● Work instructions
Pick out every line in the material below that contains the word "track", matching case exactly, and copy each such line in full.

● Data shown

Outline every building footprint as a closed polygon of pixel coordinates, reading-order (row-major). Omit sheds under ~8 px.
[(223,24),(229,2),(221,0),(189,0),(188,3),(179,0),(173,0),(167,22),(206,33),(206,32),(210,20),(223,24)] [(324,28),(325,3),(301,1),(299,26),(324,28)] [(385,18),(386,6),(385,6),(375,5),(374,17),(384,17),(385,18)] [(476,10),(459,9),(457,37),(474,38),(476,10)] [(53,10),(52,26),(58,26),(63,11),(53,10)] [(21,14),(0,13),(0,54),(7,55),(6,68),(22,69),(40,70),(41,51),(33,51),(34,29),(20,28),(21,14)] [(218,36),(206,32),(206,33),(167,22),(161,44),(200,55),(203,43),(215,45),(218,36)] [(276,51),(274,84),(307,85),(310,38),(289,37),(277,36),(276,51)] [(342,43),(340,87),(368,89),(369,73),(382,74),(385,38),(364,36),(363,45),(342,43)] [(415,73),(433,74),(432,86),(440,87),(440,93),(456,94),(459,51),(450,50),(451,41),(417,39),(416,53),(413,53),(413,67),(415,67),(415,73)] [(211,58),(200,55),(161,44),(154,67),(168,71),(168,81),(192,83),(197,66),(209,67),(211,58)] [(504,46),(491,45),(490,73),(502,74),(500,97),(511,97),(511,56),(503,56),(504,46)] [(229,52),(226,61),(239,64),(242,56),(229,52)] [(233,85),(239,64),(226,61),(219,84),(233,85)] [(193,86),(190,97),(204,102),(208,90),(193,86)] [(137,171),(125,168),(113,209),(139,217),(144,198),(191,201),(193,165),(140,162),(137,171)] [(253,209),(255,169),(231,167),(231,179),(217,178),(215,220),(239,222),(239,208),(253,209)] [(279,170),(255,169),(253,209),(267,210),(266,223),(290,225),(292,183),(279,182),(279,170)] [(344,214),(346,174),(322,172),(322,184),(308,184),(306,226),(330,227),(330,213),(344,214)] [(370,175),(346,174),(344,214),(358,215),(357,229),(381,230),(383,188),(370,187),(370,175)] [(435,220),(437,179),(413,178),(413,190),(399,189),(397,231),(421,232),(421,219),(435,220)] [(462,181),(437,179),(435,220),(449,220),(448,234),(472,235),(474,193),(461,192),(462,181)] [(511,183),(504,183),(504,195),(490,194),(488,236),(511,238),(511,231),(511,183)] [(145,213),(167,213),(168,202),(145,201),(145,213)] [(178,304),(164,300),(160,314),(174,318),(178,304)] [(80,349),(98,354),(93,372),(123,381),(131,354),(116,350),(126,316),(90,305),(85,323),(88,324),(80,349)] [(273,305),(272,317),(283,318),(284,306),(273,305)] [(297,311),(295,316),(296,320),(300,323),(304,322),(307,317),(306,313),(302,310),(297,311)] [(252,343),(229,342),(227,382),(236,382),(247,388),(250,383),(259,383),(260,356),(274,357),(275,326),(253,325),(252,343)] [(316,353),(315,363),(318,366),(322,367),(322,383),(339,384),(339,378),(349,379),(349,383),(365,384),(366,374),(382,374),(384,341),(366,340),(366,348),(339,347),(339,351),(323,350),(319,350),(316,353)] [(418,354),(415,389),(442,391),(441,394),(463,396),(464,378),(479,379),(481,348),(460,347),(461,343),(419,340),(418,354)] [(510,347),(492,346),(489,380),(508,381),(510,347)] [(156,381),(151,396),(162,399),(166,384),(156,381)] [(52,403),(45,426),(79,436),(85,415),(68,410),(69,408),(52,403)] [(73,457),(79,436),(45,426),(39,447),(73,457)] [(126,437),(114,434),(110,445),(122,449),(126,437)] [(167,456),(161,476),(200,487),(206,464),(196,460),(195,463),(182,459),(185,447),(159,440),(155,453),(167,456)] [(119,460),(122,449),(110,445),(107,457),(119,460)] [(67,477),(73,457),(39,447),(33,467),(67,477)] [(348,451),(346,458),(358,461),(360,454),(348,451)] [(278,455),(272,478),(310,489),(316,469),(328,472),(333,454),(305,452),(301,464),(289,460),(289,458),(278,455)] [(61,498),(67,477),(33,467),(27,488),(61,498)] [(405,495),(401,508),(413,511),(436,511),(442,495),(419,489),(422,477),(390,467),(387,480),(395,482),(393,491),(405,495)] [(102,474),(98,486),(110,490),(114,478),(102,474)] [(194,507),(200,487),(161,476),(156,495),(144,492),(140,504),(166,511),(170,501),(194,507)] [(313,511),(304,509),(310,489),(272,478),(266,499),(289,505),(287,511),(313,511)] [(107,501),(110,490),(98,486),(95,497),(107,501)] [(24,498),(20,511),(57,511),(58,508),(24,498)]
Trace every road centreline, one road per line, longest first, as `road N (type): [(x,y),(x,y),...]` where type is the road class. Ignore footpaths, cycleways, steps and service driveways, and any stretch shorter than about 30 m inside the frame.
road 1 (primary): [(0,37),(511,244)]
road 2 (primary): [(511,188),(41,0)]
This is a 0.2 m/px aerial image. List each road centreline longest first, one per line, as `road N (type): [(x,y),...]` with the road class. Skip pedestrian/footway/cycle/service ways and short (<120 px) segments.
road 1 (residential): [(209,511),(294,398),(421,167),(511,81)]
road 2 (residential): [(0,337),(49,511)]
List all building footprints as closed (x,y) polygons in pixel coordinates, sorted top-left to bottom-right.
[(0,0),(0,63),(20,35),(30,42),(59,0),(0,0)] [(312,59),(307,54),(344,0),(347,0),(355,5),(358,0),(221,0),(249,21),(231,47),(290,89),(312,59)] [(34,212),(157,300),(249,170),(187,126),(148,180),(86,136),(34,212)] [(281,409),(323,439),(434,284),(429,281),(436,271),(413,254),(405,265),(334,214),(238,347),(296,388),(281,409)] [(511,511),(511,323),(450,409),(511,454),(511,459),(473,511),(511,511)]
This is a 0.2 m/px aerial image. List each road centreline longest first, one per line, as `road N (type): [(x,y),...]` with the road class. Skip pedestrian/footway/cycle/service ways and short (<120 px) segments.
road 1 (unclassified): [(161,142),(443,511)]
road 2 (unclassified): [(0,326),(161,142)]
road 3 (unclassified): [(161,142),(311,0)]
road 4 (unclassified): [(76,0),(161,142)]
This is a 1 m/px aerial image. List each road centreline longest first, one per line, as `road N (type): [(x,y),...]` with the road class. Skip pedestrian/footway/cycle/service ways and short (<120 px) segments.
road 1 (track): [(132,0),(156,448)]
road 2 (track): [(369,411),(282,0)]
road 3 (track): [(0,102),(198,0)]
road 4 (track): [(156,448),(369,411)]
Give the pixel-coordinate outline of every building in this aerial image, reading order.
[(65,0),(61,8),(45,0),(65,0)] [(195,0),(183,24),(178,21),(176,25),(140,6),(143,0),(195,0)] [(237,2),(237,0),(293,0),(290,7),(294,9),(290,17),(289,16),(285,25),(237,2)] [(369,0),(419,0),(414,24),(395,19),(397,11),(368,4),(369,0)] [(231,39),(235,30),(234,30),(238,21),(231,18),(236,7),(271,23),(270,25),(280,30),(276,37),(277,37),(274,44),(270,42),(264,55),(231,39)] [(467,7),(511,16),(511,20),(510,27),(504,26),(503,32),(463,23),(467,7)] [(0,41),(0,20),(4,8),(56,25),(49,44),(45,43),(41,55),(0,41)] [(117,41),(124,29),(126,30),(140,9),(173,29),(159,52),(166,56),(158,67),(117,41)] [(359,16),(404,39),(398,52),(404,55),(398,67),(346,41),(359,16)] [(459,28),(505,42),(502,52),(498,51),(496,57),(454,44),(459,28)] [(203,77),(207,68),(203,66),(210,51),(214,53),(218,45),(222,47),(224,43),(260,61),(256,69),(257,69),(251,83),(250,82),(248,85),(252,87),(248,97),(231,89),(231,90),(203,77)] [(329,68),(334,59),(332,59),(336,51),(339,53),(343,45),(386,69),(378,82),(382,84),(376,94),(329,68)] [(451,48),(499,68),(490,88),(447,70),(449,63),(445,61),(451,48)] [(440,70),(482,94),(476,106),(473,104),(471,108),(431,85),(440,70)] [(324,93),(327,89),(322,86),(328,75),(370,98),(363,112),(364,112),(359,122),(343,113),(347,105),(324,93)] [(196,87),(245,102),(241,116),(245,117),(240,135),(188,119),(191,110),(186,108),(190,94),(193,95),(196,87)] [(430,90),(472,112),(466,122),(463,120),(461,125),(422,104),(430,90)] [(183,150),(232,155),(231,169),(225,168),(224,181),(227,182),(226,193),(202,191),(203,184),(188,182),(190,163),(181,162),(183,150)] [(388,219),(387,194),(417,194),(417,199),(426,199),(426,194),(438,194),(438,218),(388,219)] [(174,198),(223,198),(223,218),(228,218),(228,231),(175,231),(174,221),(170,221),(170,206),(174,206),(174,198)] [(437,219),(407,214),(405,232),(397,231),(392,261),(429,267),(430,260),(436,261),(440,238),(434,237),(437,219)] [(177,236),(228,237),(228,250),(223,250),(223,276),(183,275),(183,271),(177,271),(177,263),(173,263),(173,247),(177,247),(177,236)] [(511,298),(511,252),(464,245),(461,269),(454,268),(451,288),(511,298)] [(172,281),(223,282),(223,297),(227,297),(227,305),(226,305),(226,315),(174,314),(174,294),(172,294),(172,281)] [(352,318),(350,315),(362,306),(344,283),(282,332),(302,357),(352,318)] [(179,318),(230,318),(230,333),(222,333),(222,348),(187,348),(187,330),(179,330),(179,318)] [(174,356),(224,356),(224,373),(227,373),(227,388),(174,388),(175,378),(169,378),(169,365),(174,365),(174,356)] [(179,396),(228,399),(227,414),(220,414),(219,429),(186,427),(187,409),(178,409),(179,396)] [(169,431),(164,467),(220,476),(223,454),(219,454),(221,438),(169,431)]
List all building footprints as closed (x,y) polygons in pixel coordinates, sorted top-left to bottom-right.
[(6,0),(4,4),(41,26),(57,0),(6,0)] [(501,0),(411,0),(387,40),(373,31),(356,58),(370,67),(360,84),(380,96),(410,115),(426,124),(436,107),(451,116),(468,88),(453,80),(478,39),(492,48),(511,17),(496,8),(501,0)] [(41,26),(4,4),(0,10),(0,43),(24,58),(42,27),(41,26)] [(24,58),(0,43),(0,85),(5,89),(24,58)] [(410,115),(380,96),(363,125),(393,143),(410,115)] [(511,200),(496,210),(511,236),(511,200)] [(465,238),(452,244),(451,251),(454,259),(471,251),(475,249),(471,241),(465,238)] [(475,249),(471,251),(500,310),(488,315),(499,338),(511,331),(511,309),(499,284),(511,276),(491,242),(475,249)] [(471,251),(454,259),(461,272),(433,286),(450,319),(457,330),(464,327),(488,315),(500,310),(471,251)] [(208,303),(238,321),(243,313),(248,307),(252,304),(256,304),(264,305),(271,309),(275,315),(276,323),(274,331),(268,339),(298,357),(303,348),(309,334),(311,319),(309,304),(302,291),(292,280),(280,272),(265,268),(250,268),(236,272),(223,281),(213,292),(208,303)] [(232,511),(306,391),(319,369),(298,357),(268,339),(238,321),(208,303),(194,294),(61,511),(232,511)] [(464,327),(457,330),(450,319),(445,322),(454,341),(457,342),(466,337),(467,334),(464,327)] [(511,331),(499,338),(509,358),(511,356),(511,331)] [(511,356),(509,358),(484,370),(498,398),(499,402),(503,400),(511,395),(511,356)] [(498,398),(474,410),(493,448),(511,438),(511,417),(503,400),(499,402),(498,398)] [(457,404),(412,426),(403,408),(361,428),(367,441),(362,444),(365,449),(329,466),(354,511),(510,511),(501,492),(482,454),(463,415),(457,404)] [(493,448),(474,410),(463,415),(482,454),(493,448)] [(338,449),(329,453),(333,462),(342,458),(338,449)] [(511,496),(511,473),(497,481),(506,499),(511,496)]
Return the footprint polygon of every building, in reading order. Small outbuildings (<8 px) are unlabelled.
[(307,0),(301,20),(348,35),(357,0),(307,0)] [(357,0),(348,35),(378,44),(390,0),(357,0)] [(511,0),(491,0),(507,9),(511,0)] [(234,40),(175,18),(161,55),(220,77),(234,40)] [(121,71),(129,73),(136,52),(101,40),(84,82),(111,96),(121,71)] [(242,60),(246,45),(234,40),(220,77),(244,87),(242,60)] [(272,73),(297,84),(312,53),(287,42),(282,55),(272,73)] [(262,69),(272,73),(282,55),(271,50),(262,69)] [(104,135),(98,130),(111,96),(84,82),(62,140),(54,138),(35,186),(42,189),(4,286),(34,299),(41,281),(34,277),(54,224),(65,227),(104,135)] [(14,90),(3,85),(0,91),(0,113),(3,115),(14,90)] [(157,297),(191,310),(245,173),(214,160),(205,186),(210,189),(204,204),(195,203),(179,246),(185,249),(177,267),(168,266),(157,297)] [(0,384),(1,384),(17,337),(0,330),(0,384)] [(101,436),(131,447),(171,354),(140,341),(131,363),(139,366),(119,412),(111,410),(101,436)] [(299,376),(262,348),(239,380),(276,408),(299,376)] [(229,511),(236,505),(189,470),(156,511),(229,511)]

● Solution to this problem
road 1 (track): [(132,0),(156,448)]
road 2 (track): [(369,411),(282,0)]
road 3 (track): [(0,102),(198,0)]
road 4 (track): [(156,448),(369,411)]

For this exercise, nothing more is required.